> _Instructions for the task_
Copying exactly, give the lines in the material below from the one with "L1: 220uH (+15V, LX) -> 220uH (DGND, LX)" to the one with "R6: 1.2k (DGND, VFB) -> 22k (DGND, VFB)", ends included, and nothing besides.

> _Excerpted data_
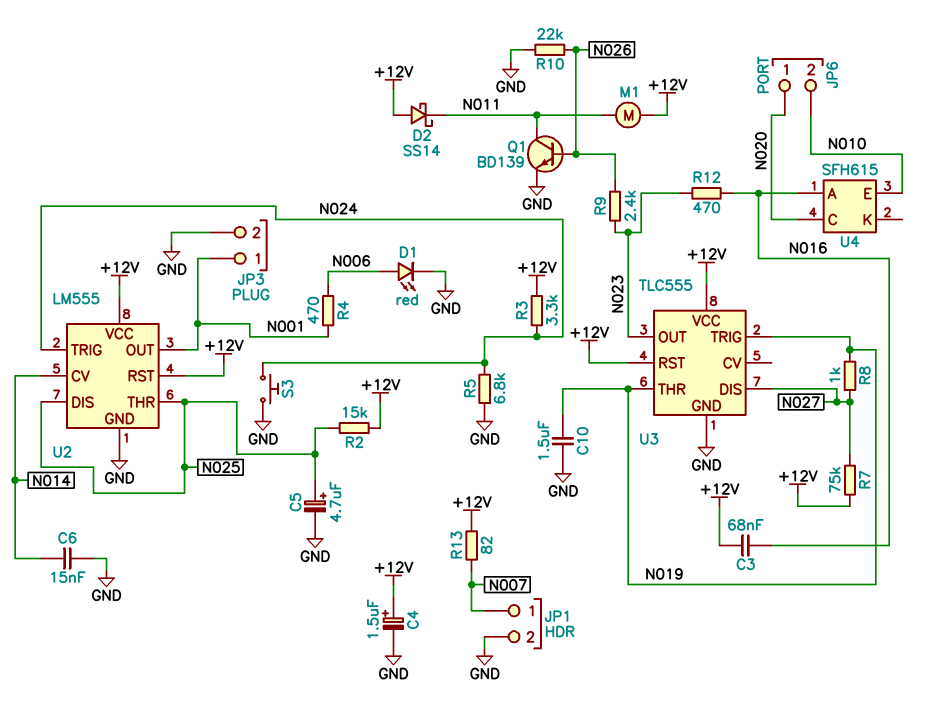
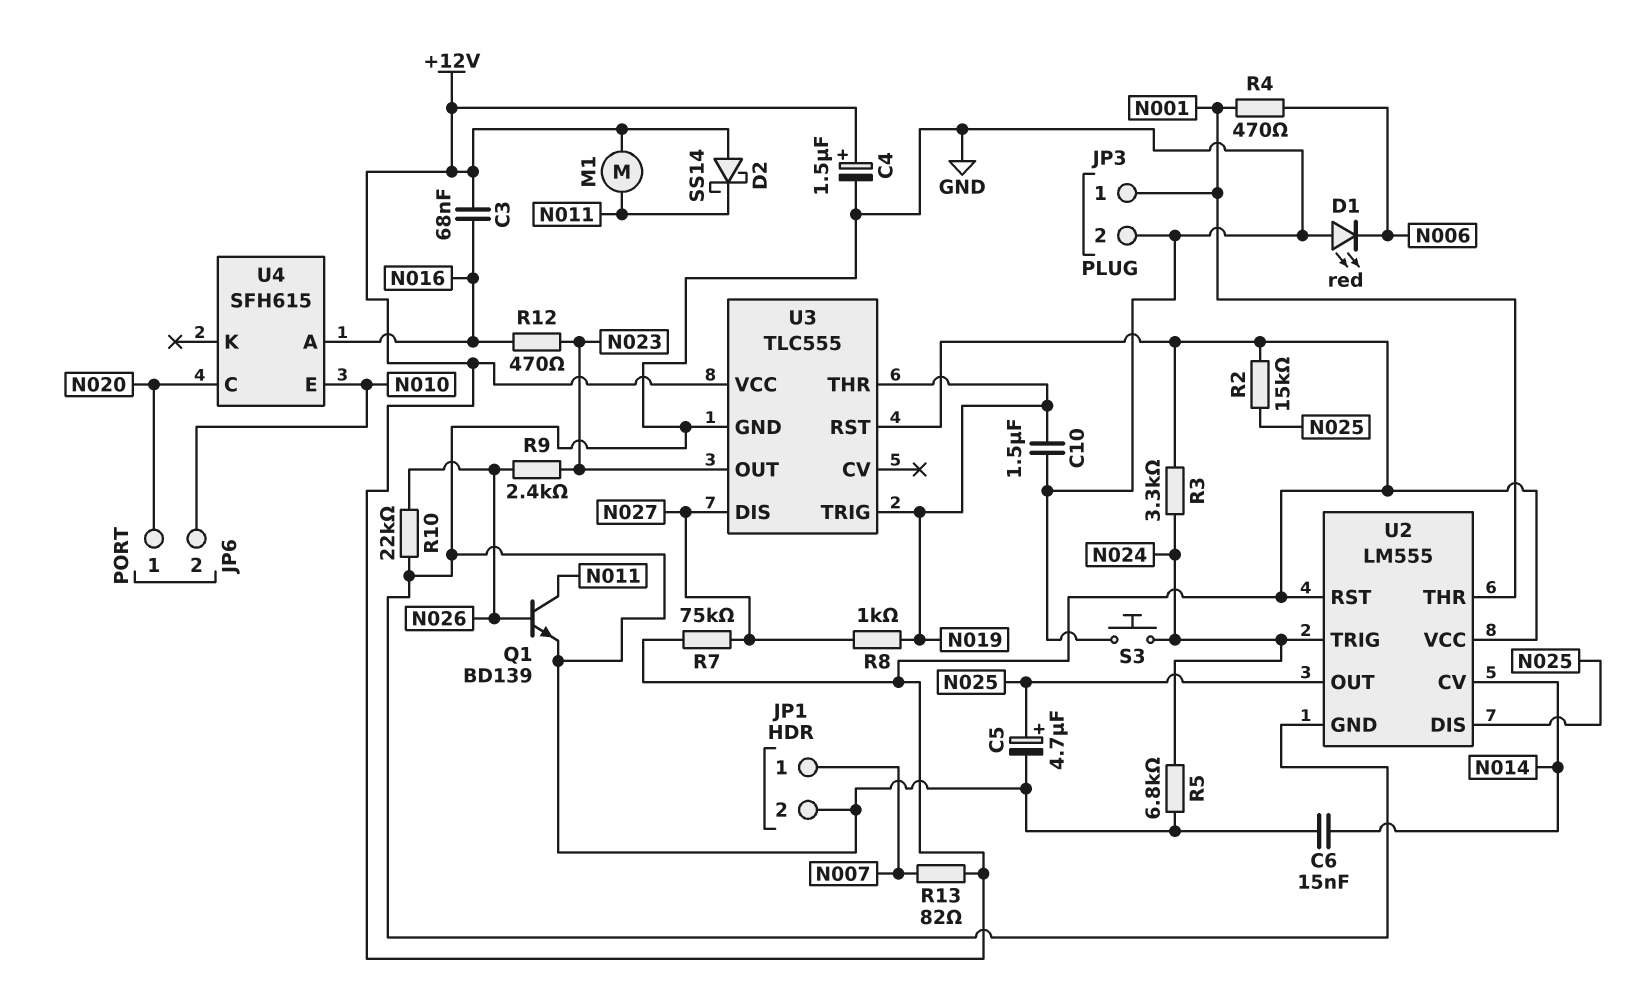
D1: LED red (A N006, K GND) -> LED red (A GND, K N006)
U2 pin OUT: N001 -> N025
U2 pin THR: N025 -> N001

---

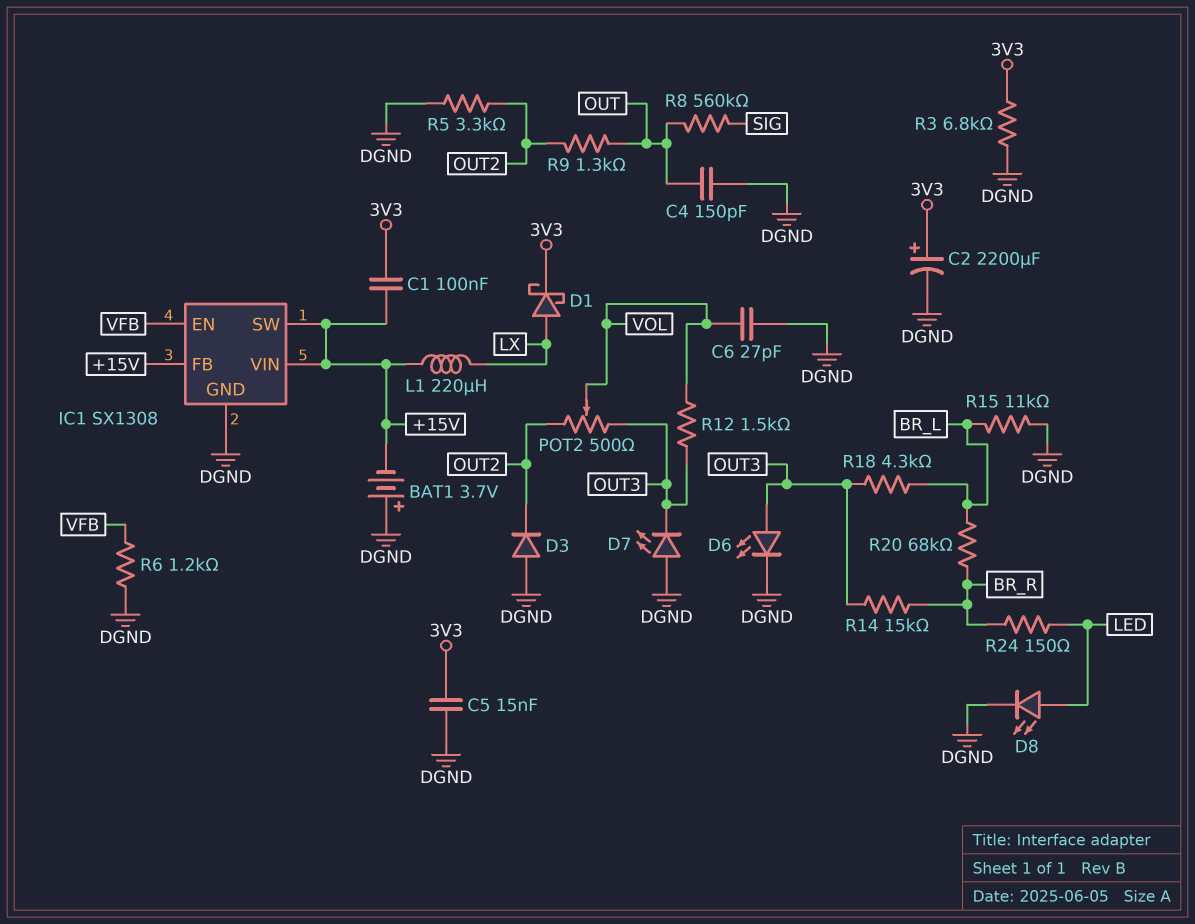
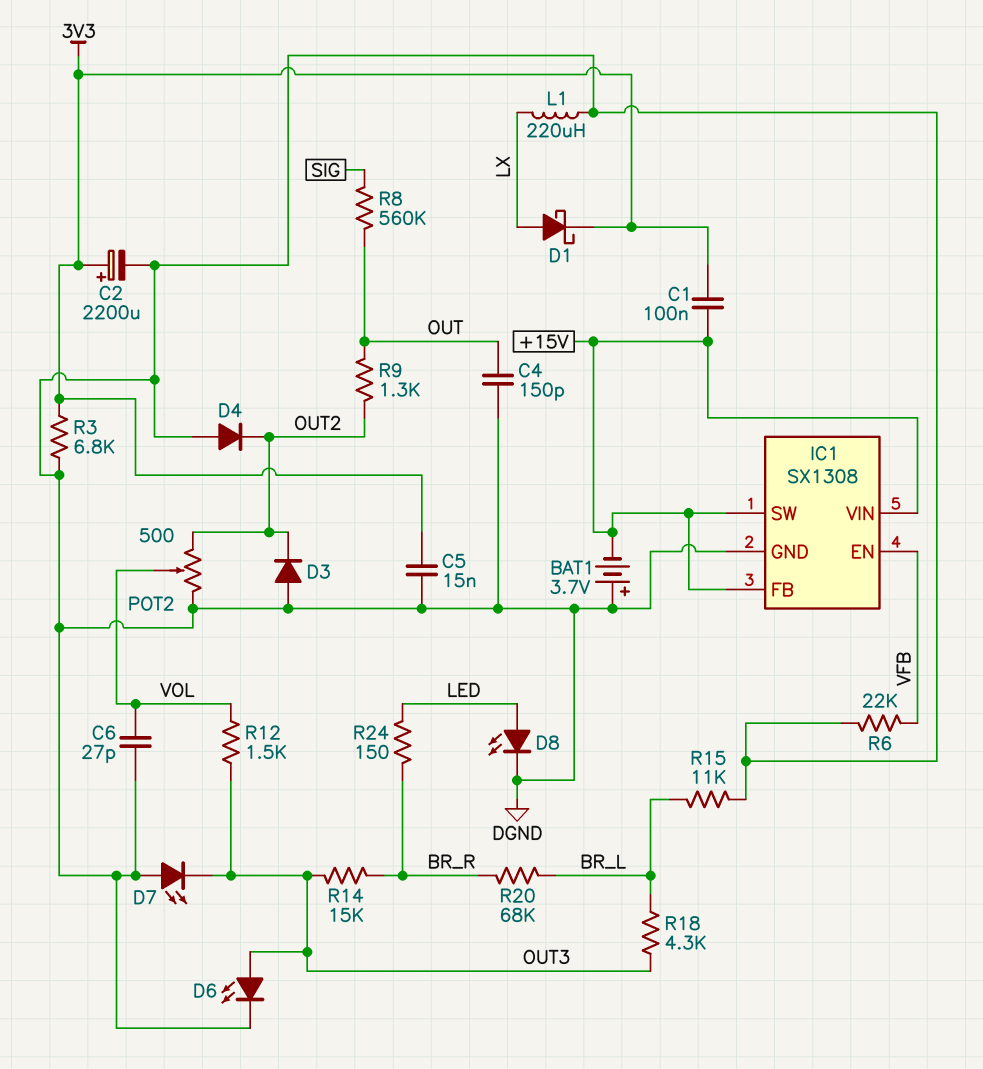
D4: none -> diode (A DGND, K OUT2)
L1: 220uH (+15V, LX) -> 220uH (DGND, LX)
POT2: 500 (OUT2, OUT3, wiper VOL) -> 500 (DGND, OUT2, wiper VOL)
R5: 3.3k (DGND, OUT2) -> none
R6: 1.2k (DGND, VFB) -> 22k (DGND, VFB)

---

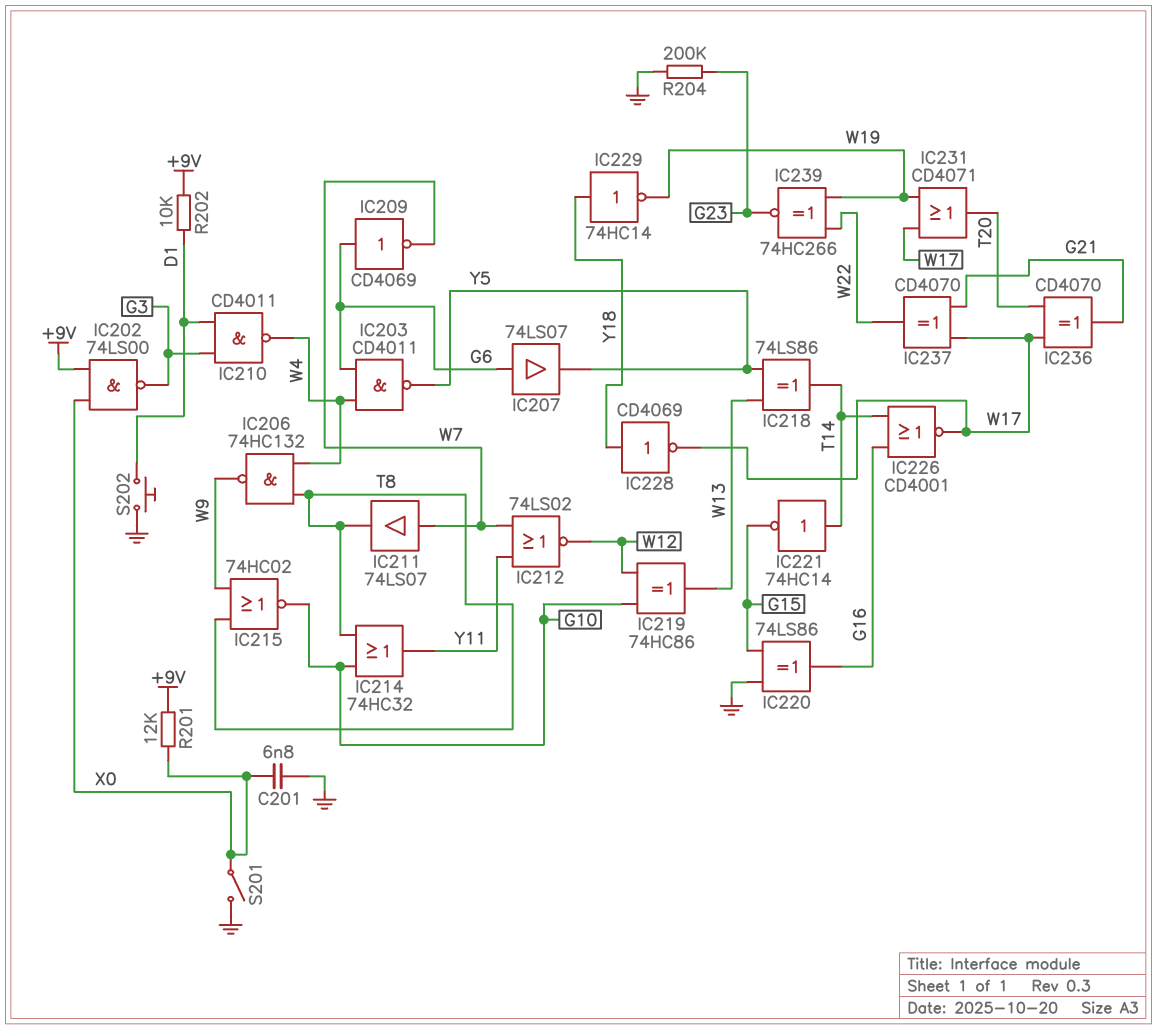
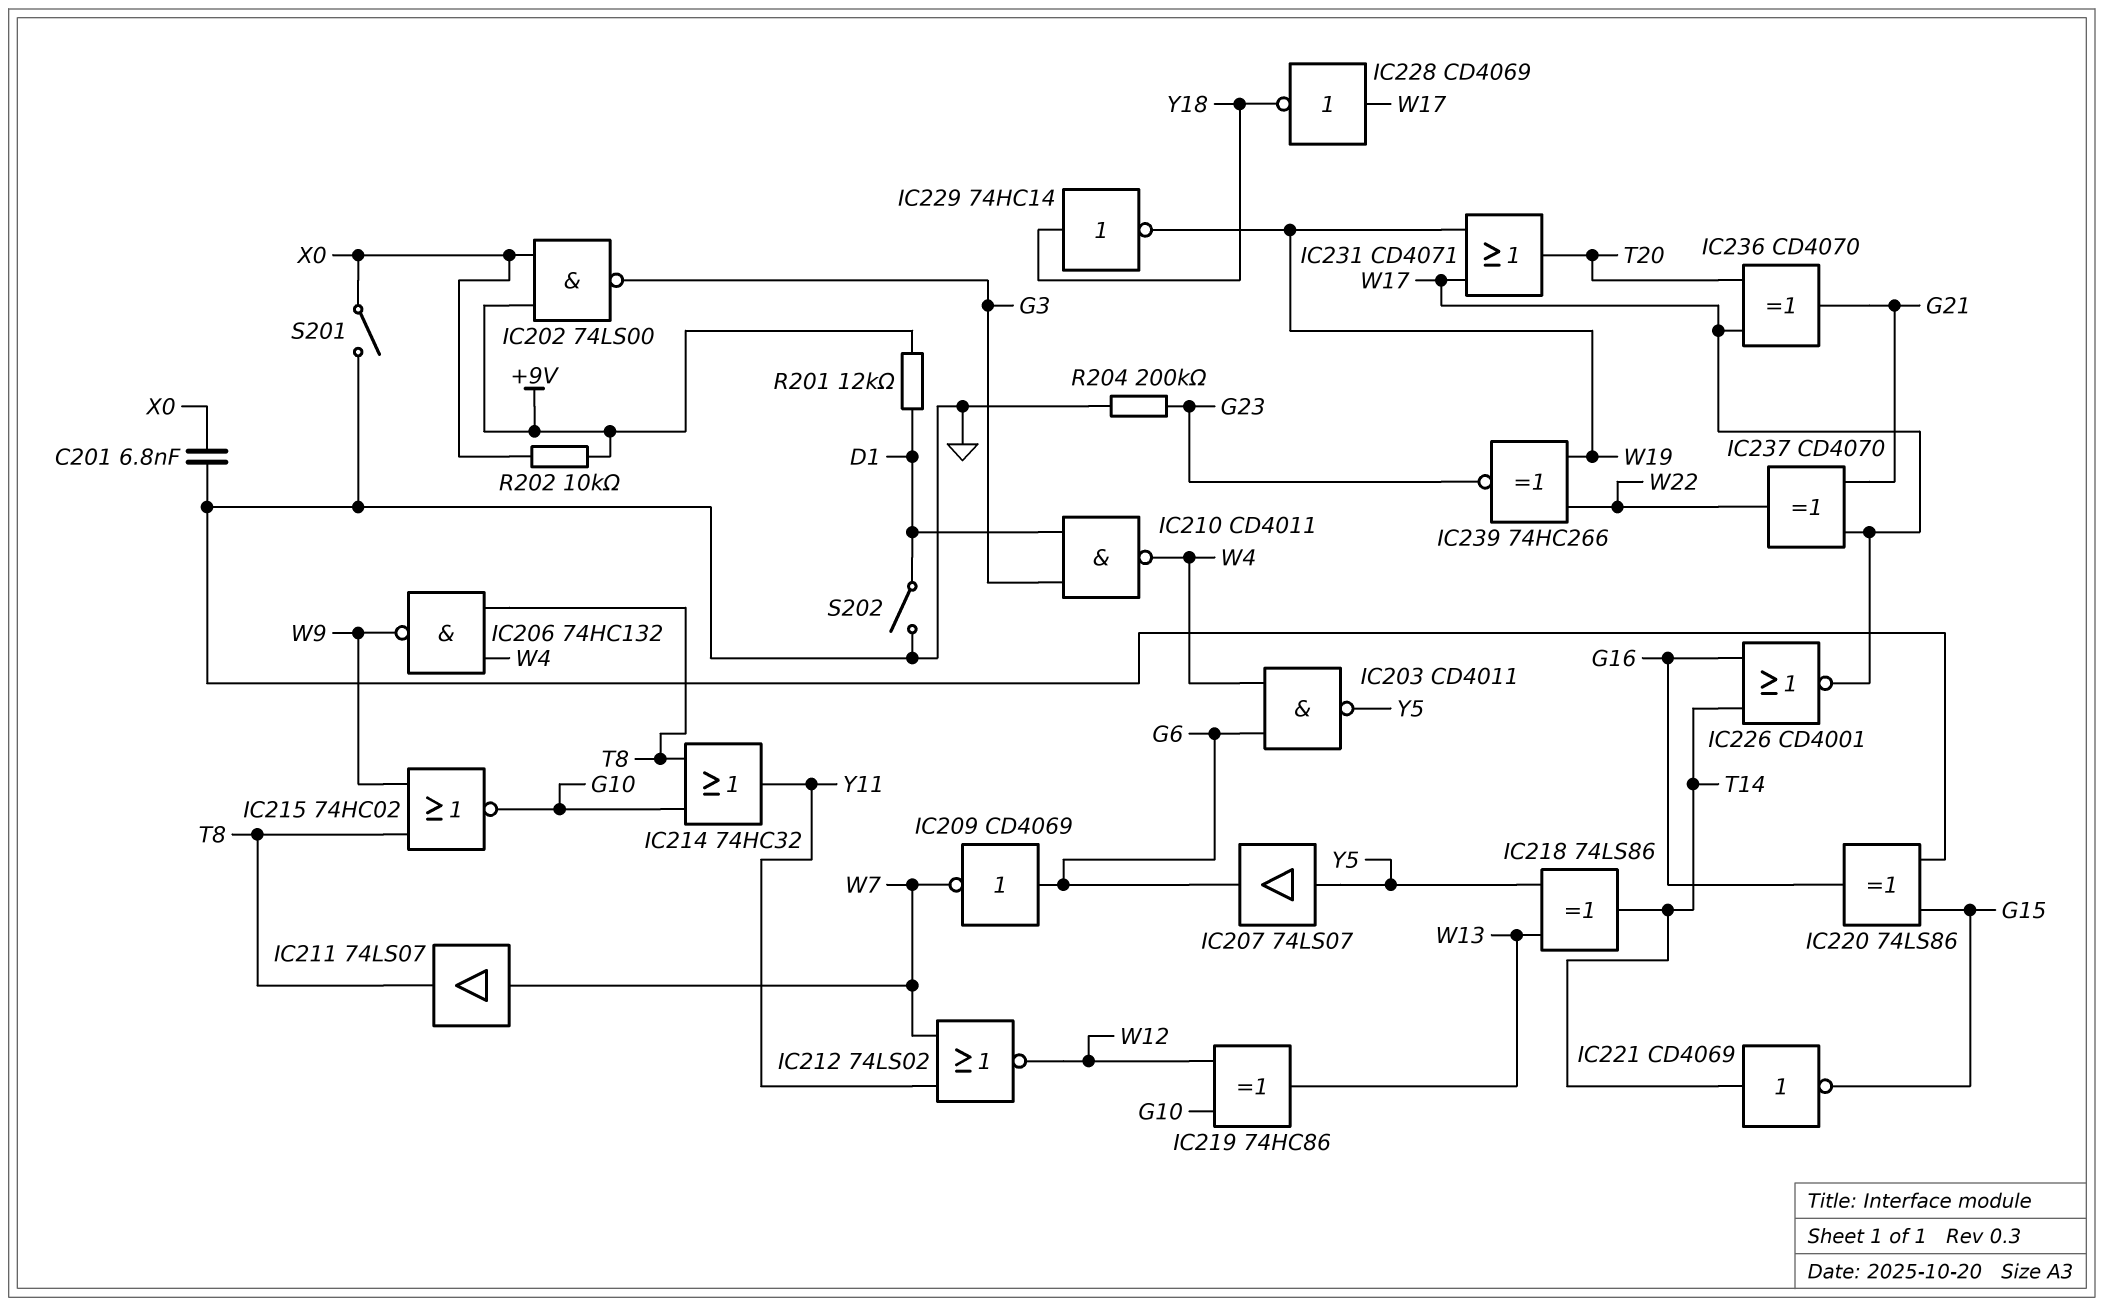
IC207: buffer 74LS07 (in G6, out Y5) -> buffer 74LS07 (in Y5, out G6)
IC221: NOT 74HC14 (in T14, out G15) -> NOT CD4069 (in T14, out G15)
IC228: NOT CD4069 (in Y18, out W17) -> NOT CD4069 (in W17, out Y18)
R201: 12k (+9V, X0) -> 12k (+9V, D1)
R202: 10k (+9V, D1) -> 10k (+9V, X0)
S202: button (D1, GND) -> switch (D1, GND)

> _Solution for this exercise_
L1: 220uH (+15V, LX) -> 220uH (DGND, LX)
POT2: 500 (OUT2, OUT3, wiper VOL) -> 500 (DGND, OUT2, wiper VOL)
R5: 3.3k (DGND, OUT2) -> none
R6: 1.2k (DGND, VFB) -> 22k (DGND, VFB)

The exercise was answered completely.